**PROBLEM DESCRIPTION**
Among these records, which lines include "moved"? Copy them out.

**DATA**
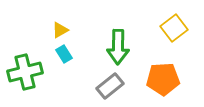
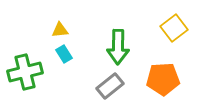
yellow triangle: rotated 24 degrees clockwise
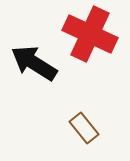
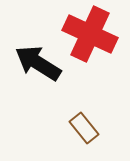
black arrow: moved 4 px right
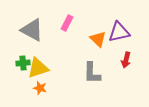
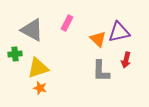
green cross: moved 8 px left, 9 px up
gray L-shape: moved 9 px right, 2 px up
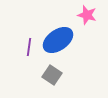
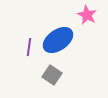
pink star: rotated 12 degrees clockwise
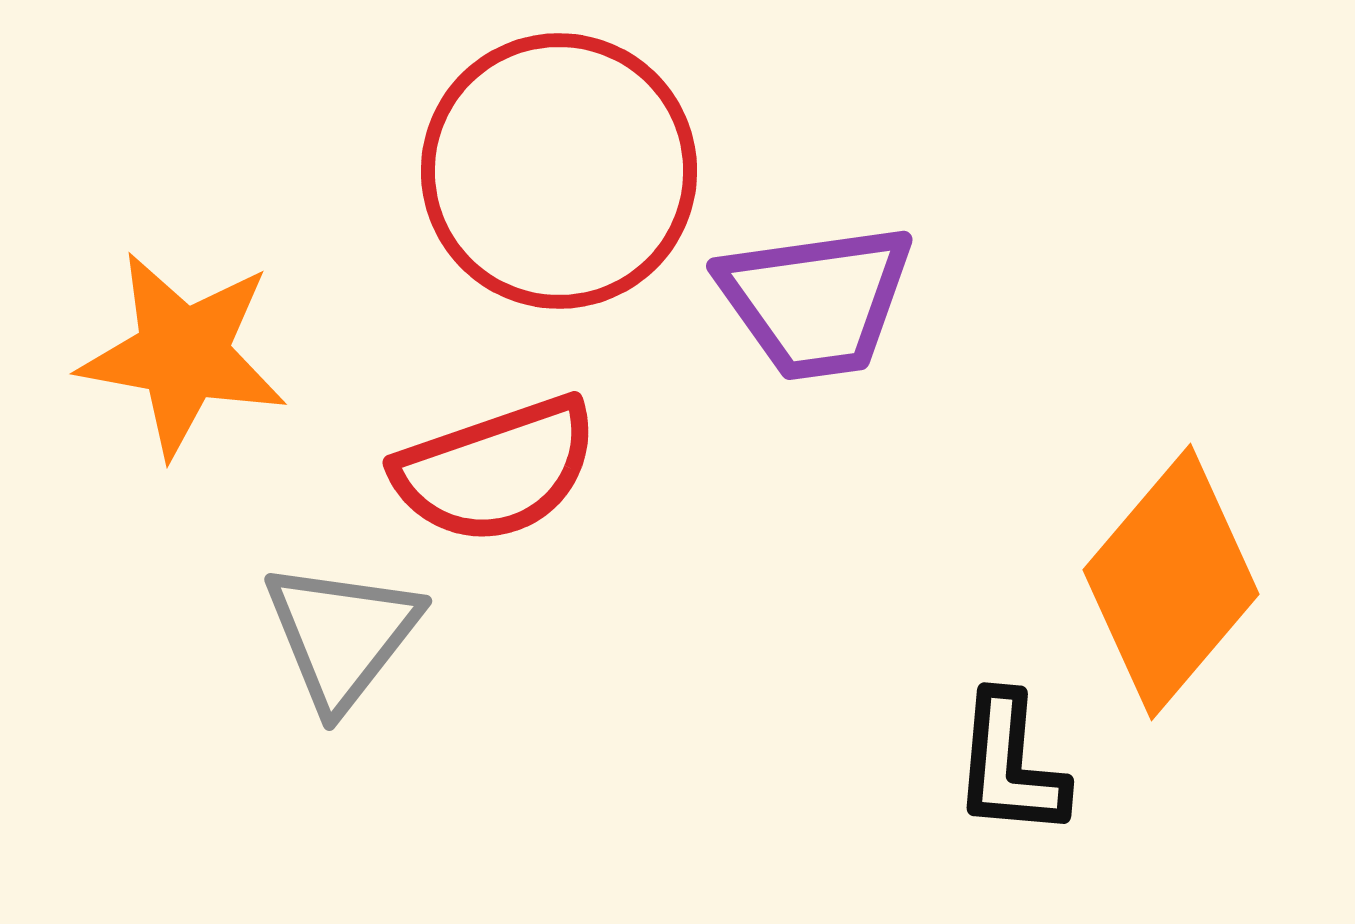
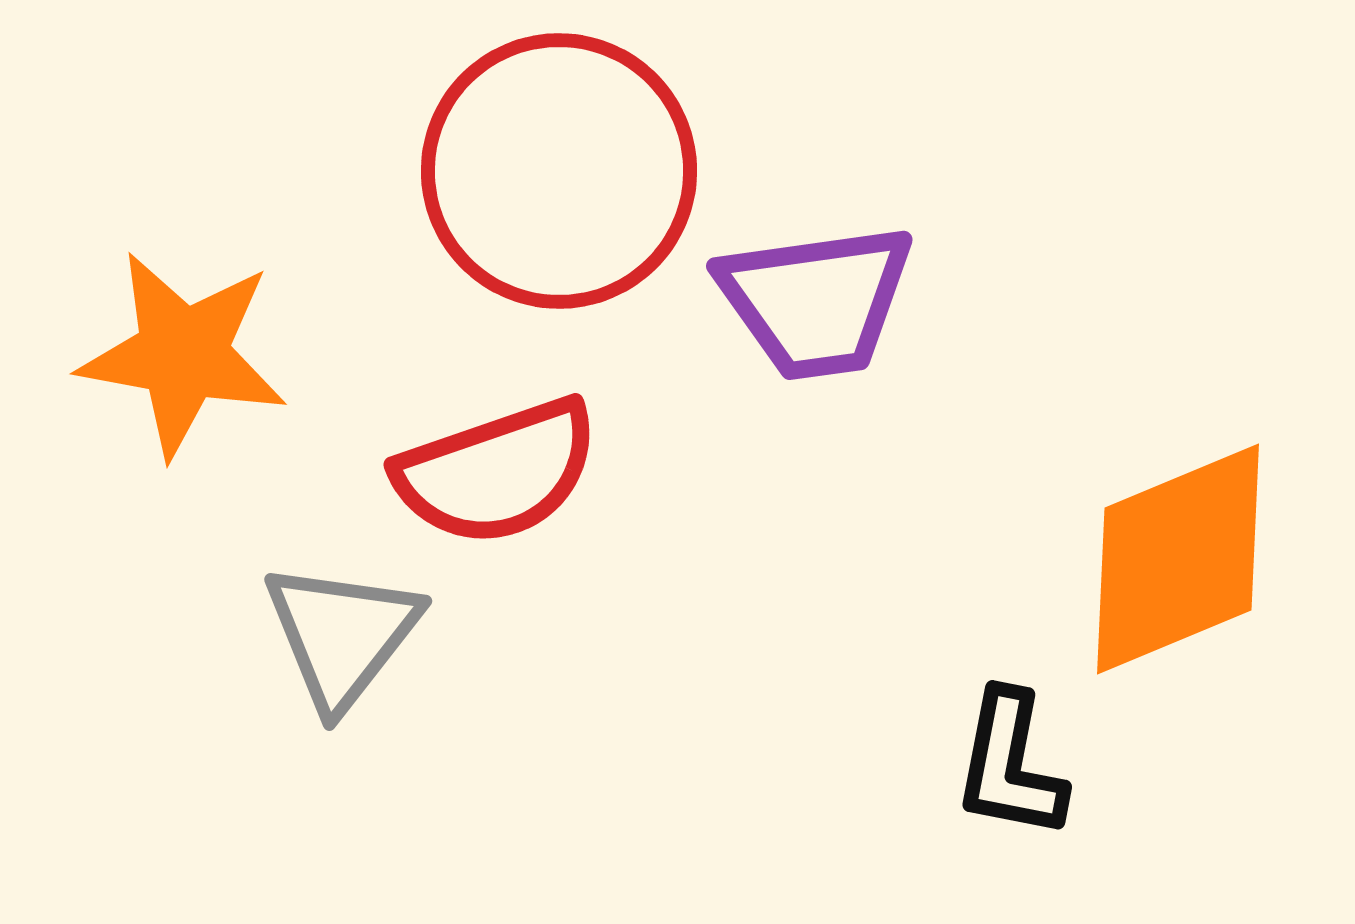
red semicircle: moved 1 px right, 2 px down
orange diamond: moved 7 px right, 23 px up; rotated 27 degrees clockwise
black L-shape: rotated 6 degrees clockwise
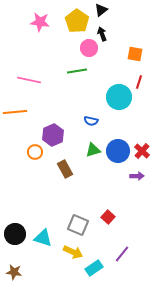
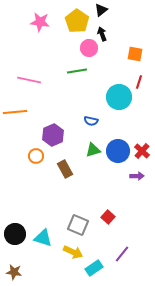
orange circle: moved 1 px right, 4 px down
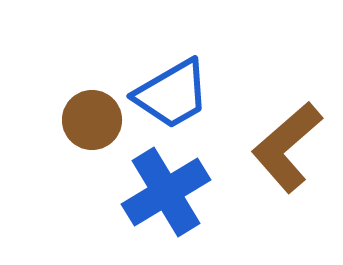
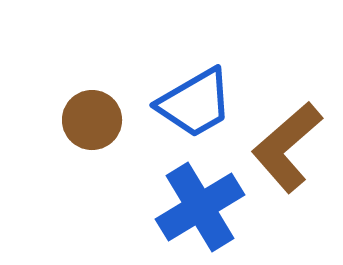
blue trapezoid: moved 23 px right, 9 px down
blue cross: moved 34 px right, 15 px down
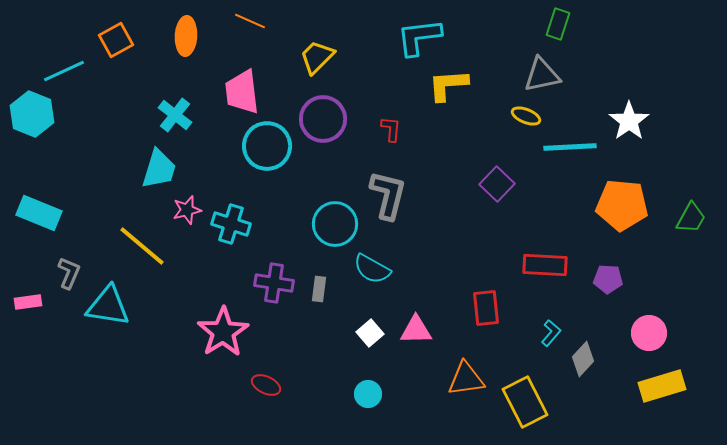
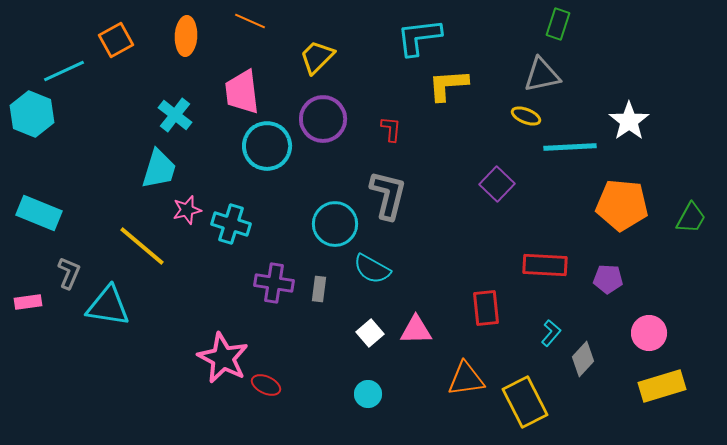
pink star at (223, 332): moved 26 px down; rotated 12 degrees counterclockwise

**FINAL ANSWER**
black arrow: moved 4 px right
green cross: moved 8 px left, 9 px up
gray L-shape: moved 9 px right, 2 px up
red semicircle: moved 1 px right, 2 px down
orange diamond: moved 7 px right, 23 px up; rotated 27 degrees clockwise
orange circle: moved 1 px right, 4 px down
blue trapezoid: moved 23 px right, 9 px down
blue cross: moved 34 px right, 15 px down
pink star at (223, 332): moved 26 px down; rotated 12 degrees counterclockwise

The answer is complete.